**Required work:**
Only the lines below, from the one with "brown duck: [61,285,145,376]" through the one with "yellow camera: [45,380,202,502]", are to be written out, exactly.

** Opening Entries provided block **

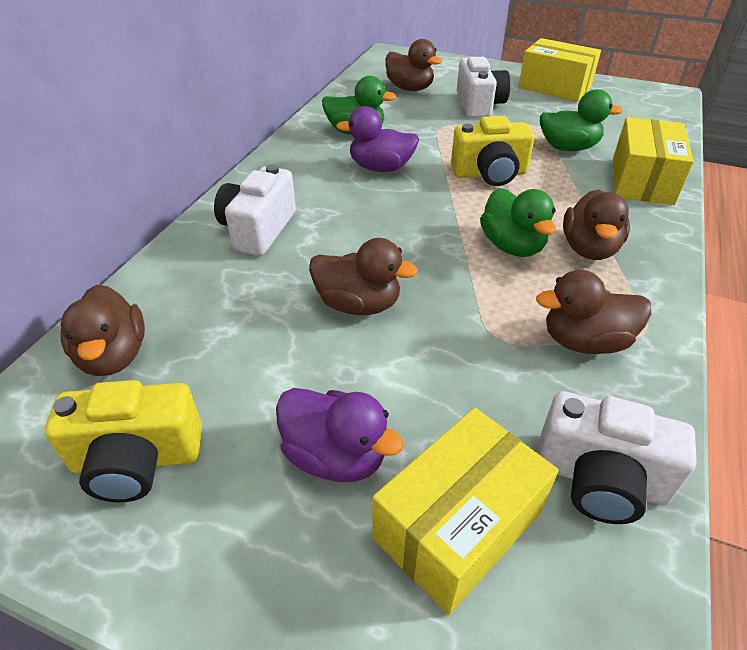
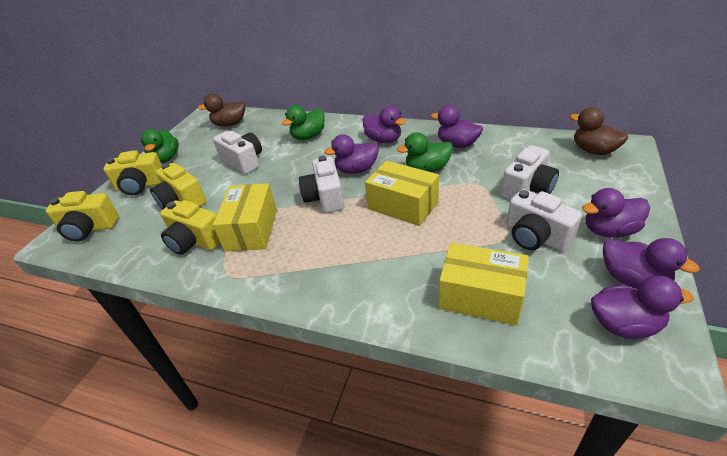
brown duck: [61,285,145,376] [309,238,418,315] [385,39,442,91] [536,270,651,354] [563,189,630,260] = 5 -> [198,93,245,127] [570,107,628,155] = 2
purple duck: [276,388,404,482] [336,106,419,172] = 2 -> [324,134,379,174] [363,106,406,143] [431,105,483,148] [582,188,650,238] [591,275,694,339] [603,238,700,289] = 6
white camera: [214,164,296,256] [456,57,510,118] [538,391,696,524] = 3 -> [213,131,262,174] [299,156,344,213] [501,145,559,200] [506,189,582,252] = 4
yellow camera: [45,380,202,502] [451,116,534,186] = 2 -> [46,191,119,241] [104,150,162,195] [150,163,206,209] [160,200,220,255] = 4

** Closing Entries provided block **
** Opening Entries provided block **

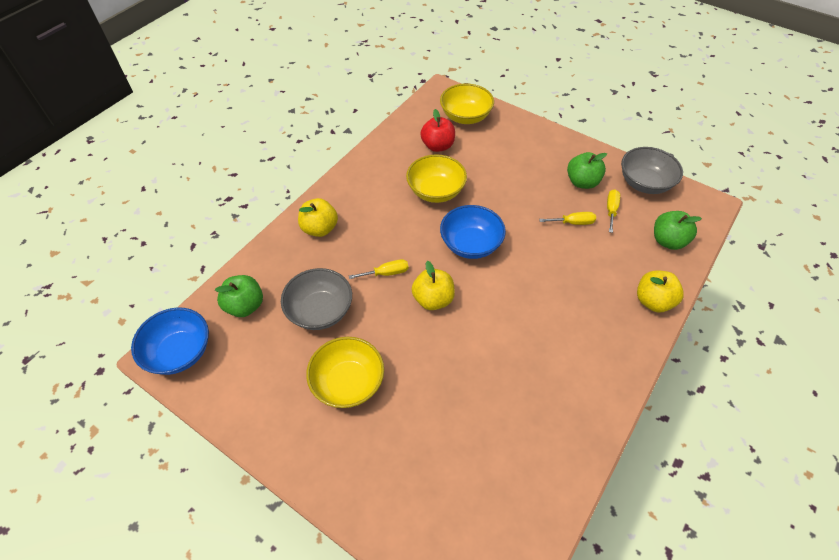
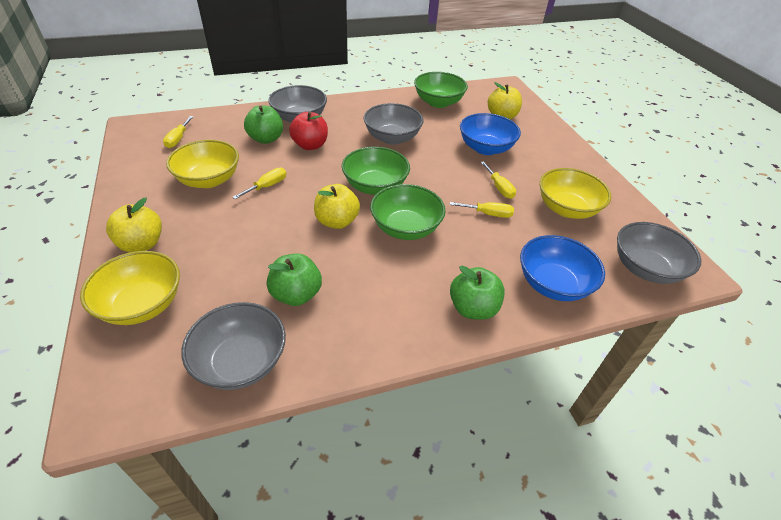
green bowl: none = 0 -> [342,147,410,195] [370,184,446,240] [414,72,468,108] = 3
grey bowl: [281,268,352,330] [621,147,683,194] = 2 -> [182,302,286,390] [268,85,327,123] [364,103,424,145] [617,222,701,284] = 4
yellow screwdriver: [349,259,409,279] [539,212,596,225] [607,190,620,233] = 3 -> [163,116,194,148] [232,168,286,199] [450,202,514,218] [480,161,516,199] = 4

** Closing Entries provided block **
** Opening Entries provided block **

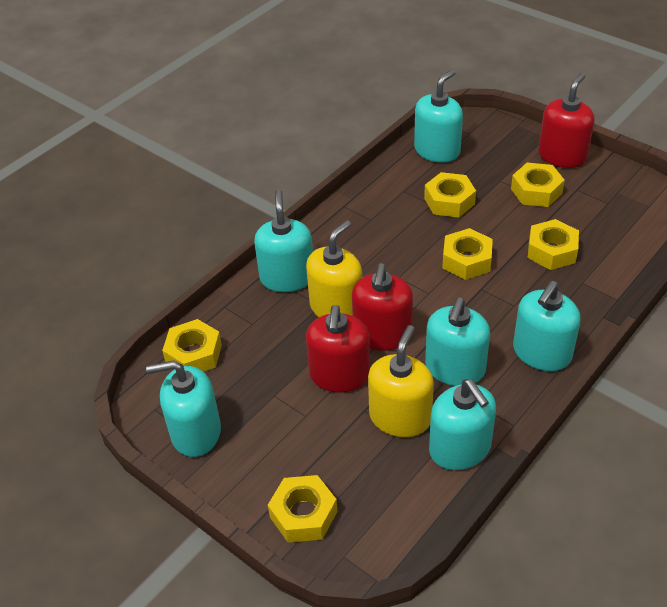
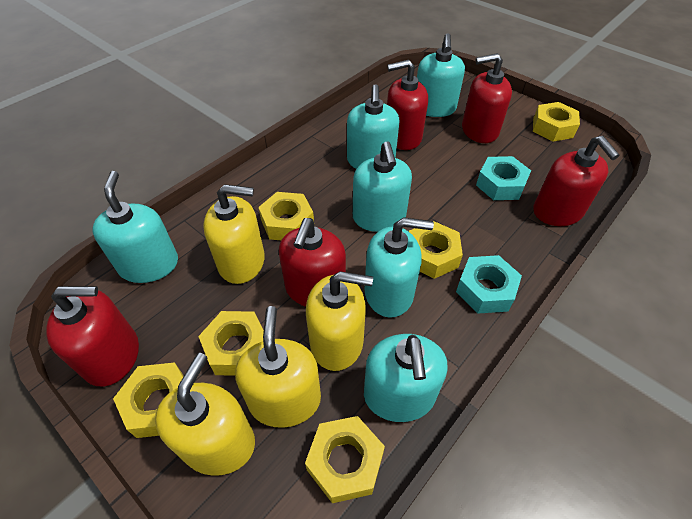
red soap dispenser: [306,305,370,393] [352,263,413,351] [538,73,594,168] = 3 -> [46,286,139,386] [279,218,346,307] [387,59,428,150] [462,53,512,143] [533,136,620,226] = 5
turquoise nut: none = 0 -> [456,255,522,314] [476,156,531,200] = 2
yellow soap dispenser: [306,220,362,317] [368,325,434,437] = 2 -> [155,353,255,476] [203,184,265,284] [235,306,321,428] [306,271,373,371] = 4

** Closing Entries provided block **

**Response:**
brown duck: [61,285,145,376] [309,238,418,315] [385,39,442,91] [536,270,651,354] [563,189,630,260] = 5 -> [198,93,245,127] [570,107,628,155] = 2
purple duck: [276,388,404,482] [336,106,419,172] = 2 -> [324,134,379,174] [363,106,406,143] [431,105,483,148] [582,188,650,238] [591,275,694,339] [603,238,700,289] = 6
white camera: [214,164,296,256] [456,57,510,118] [538,391,696,524] = 3 -> [213,131,262,174] [299,156,344,213] [501,145,559,200] [506,189,582,252] = 4
yellow camera: [45,380,202,502] [451,116,534,186] = 2 -> [46,191,119,241] [104,150,162,195] [150,163,206,209] [160,200,220,255] = 4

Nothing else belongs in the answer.